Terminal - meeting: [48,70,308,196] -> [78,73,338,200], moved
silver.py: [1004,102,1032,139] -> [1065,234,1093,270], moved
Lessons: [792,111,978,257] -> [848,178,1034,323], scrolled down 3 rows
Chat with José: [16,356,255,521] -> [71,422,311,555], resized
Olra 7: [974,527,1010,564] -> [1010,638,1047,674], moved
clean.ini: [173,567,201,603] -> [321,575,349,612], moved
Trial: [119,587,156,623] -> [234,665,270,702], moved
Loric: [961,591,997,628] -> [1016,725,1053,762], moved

◇ ◇ ◇ ◇ ◇ ◇ ◇

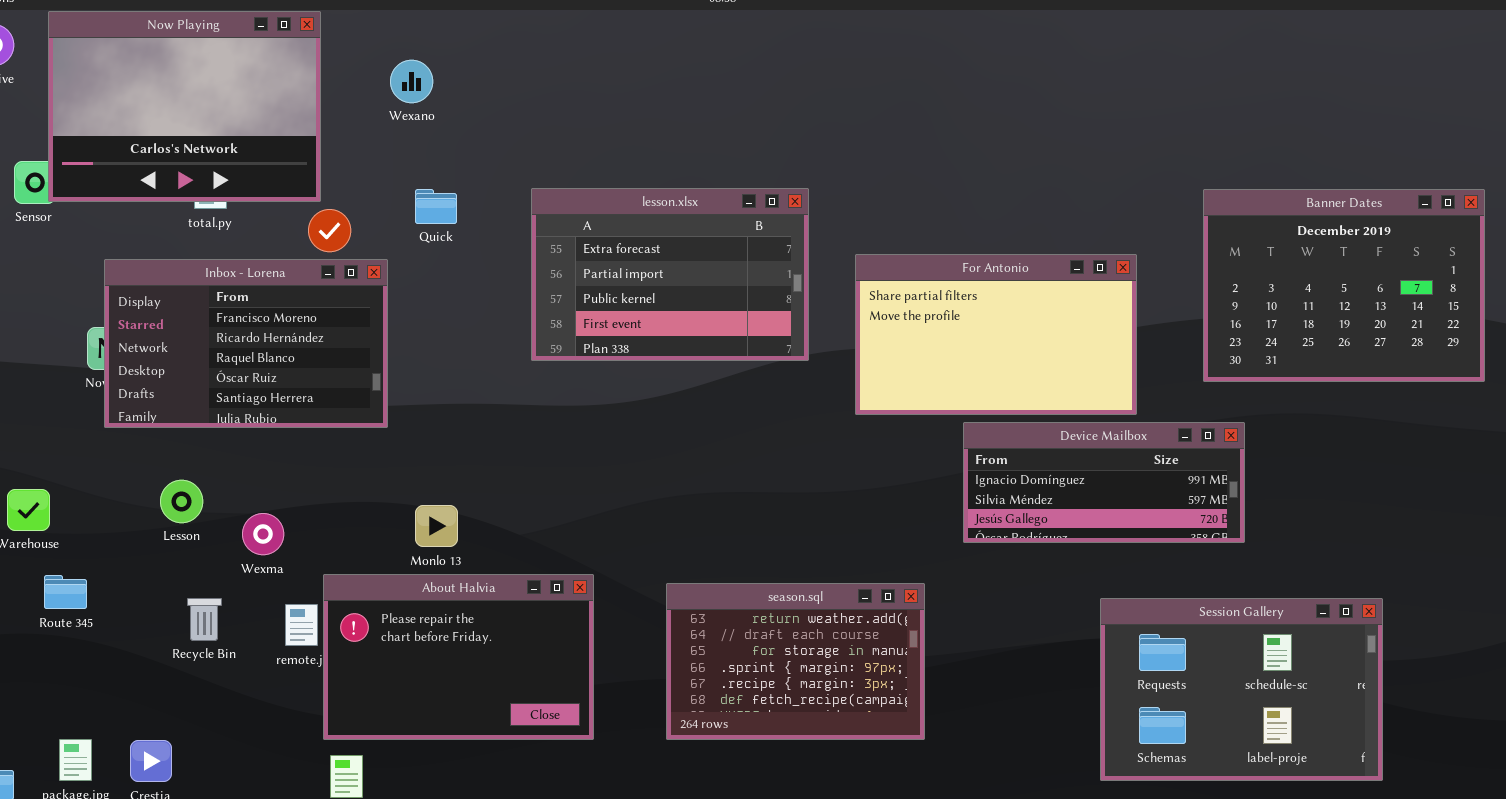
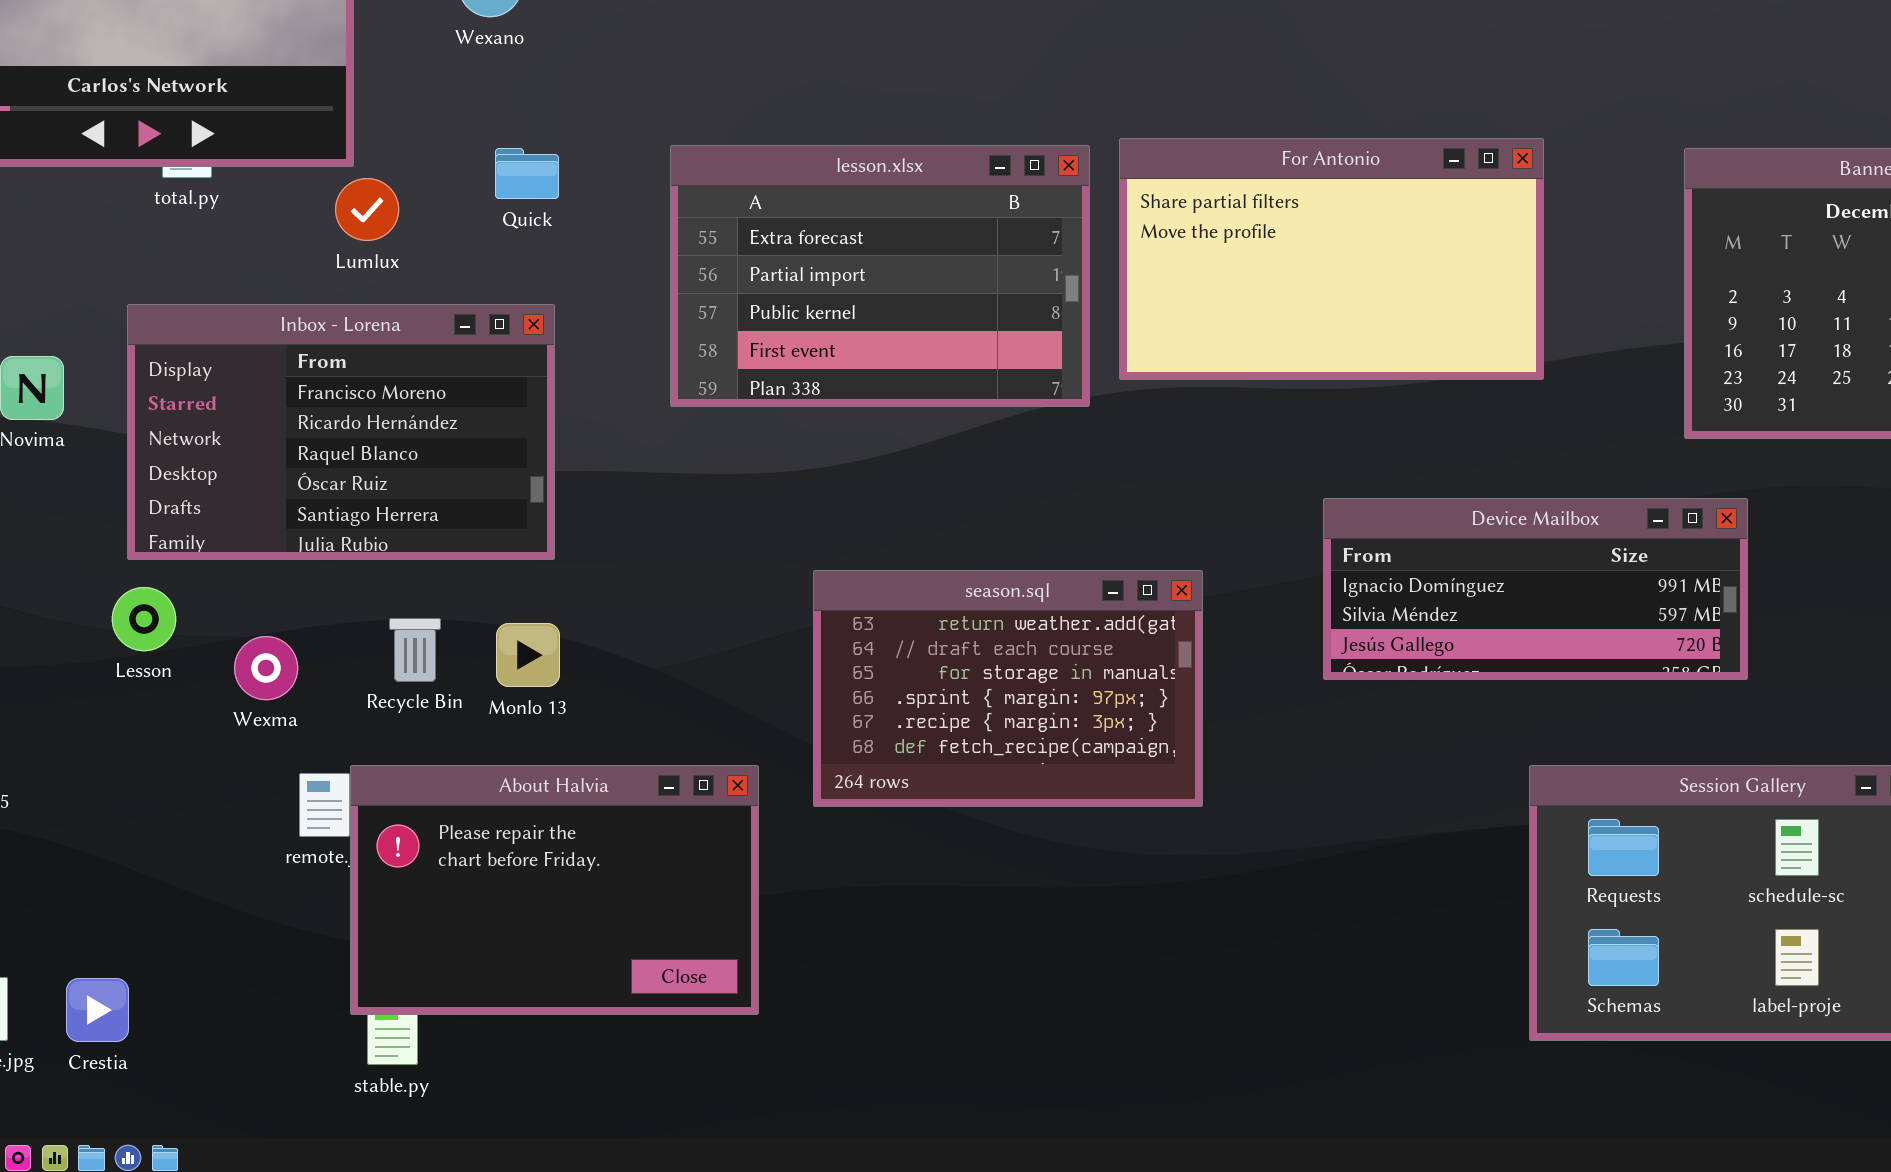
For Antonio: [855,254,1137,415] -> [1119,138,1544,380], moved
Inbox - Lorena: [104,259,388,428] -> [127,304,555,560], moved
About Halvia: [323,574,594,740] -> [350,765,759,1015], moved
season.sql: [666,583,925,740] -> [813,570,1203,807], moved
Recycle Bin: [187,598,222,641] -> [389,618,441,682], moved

◇ ◇ ◇ ◇ ◇ ◇ ◇

▶ [Assigned task]:
Return exactly, and only, the lines above starting at the line that contains "About Halvia: [323,574,594,740]" and ending at the line that contains "Recycle Bin: [187,598,222,641]".

▶ [Expected answer]:
About Halvia: [323,574,594,740] -> [350,765,759,1015], moved
season.sql: [666,583,925,740] -> [813,570,1203,807], moved
Recycle Bin: [187,598,222,641] -> [389,618,441,682], moved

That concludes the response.